Records from a data collection:
--------------------------------
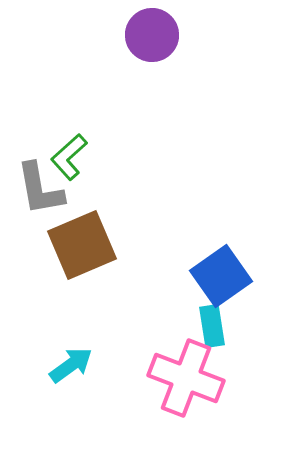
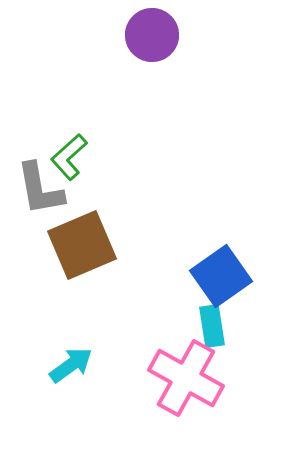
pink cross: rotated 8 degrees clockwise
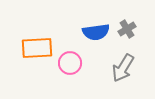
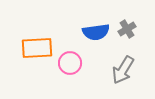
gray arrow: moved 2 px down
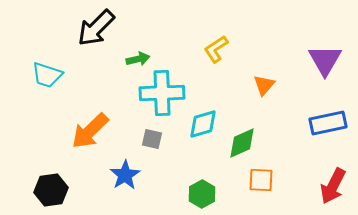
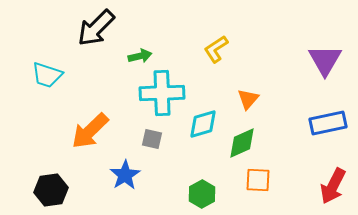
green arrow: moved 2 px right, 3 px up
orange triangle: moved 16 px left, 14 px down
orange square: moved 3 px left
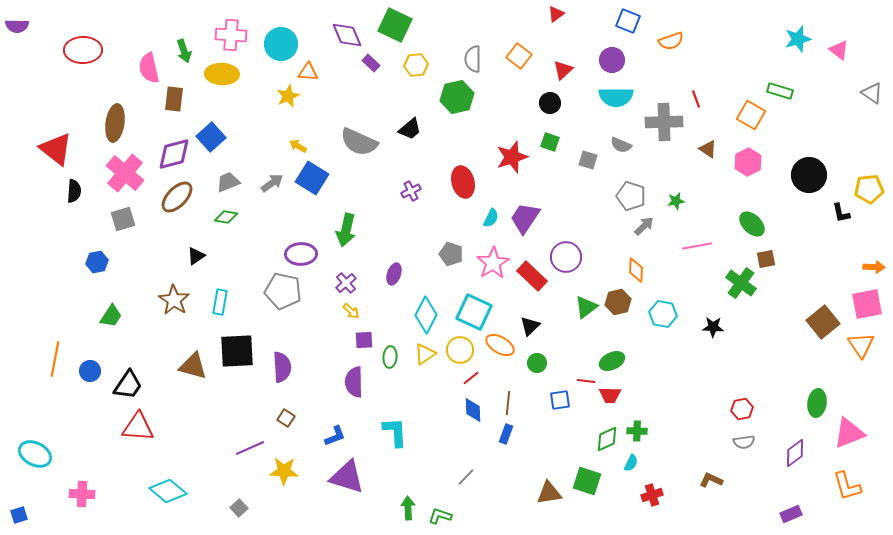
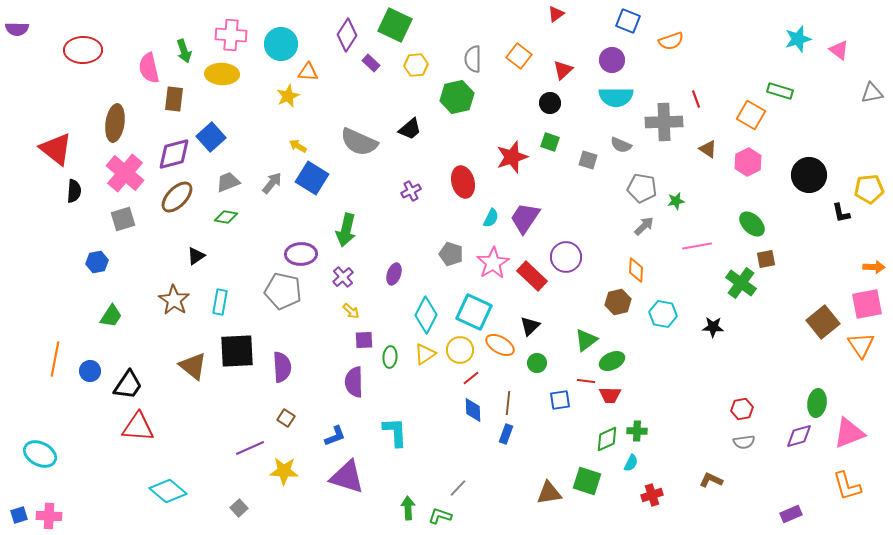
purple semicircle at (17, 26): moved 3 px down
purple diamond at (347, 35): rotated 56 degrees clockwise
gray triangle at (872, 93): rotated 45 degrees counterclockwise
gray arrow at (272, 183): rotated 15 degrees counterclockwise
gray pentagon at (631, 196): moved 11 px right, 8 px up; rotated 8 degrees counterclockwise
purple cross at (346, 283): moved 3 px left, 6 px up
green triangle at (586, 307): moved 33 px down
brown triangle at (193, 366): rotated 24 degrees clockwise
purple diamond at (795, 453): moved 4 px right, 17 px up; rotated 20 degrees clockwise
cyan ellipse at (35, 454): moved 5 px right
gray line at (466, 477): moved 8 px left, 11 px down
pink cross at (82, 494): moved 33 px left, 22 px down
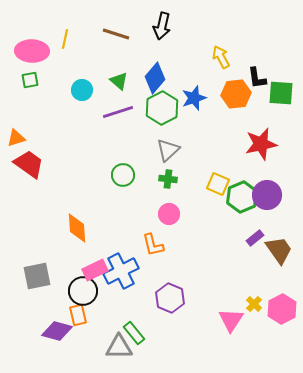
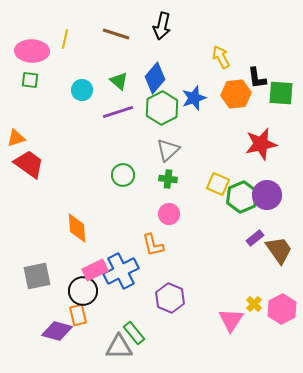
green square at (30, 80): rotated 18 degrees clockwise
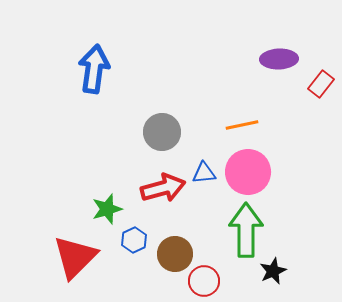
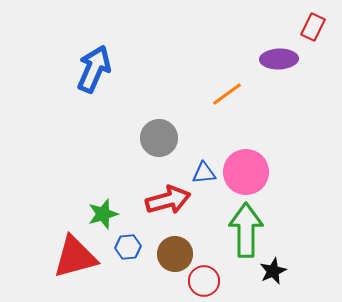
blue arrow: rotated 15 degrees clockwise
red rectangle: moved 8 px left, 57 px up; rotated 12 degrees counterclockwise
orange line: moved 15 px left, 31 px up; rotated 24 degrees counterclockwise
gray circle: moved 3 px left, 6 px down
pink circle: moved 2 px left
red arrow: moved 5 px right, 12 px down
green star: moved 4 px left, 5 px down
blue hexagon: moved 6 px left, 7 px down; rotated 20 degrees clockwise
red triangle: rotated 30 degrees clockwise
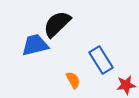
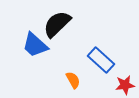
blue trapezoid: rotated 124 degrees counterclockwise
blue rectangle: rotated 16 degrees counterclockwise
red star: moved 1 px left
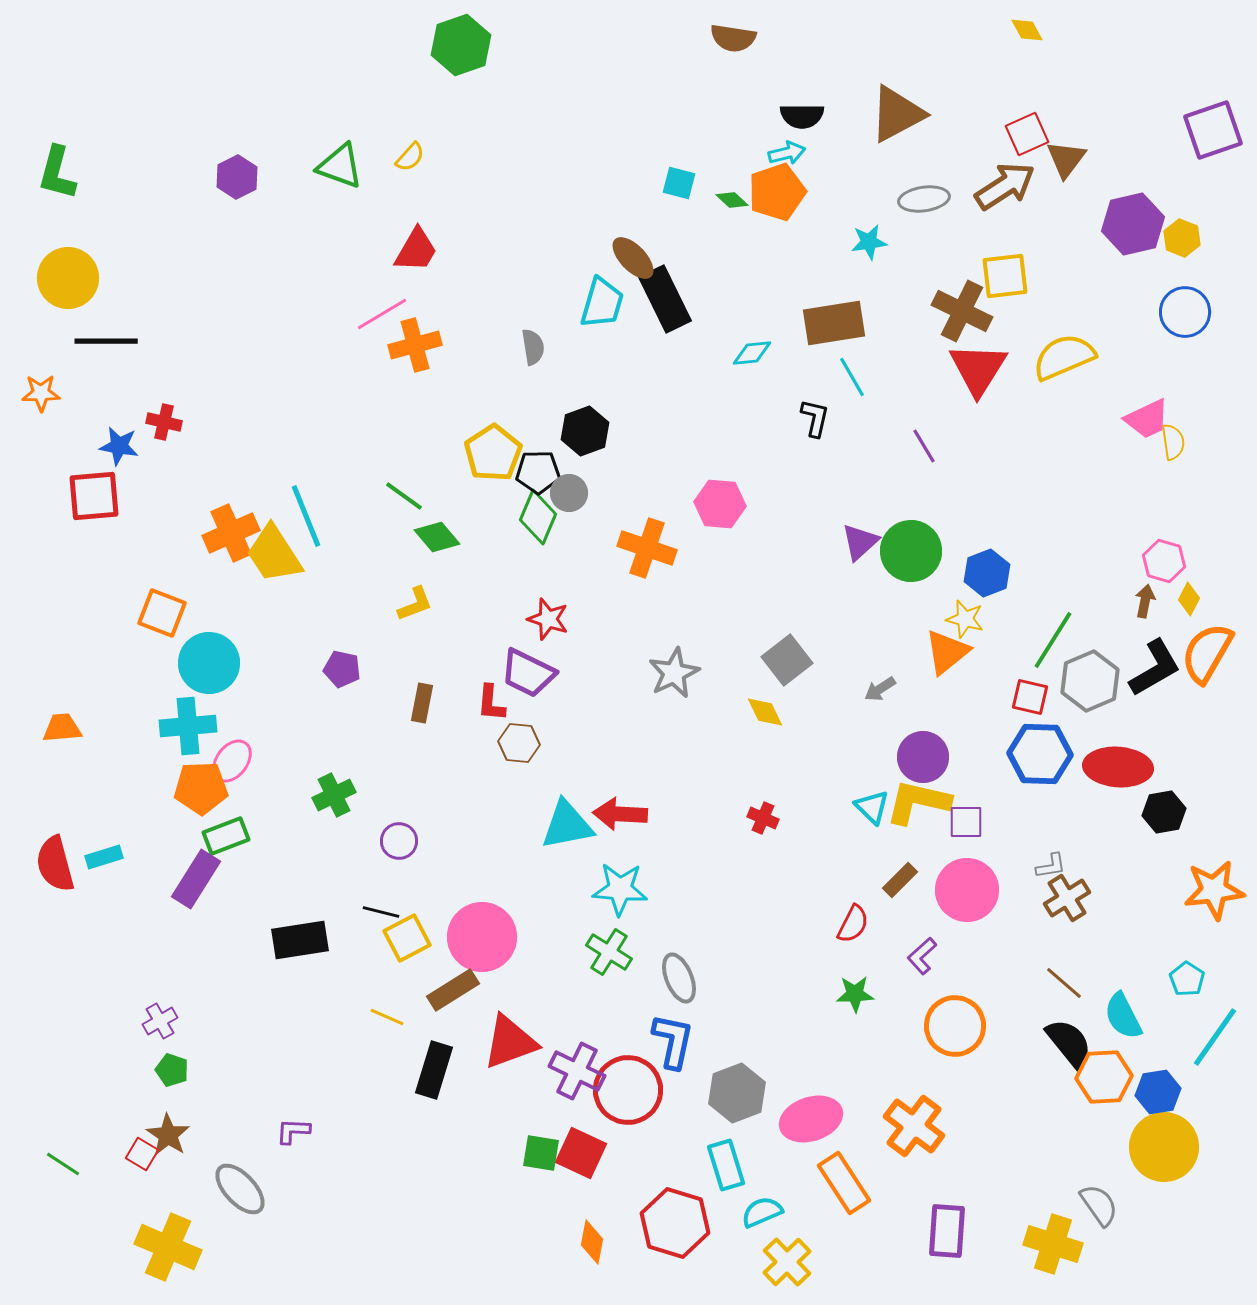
--------------------------------
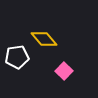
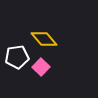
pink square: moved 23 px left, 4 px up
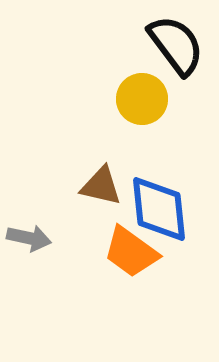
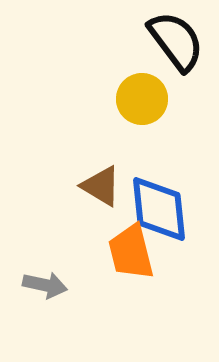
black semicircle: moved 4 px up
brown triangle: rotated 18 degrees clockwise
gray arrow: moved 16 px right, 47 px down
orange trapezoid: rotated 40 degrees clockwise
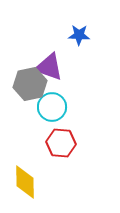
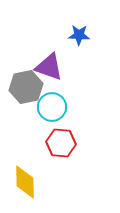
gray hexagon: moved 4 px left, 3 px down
--------------------------------
◆ WORK INSTRUCTION: Skipping every picture, transcribe exactly the lines above from the one containing "red triangle: rotated 30 degrees clockwise" through the one containing "red star: moved 1 px left", both included.

◆ EXERCISE RESPONSE:
red triangle: rotated 30 degrees clockwise
blue trapezoid: rotated 124 degrees counterclockwise
blue rectangle: rotated 16 degrees counterclockwise
red star: moved 1 px left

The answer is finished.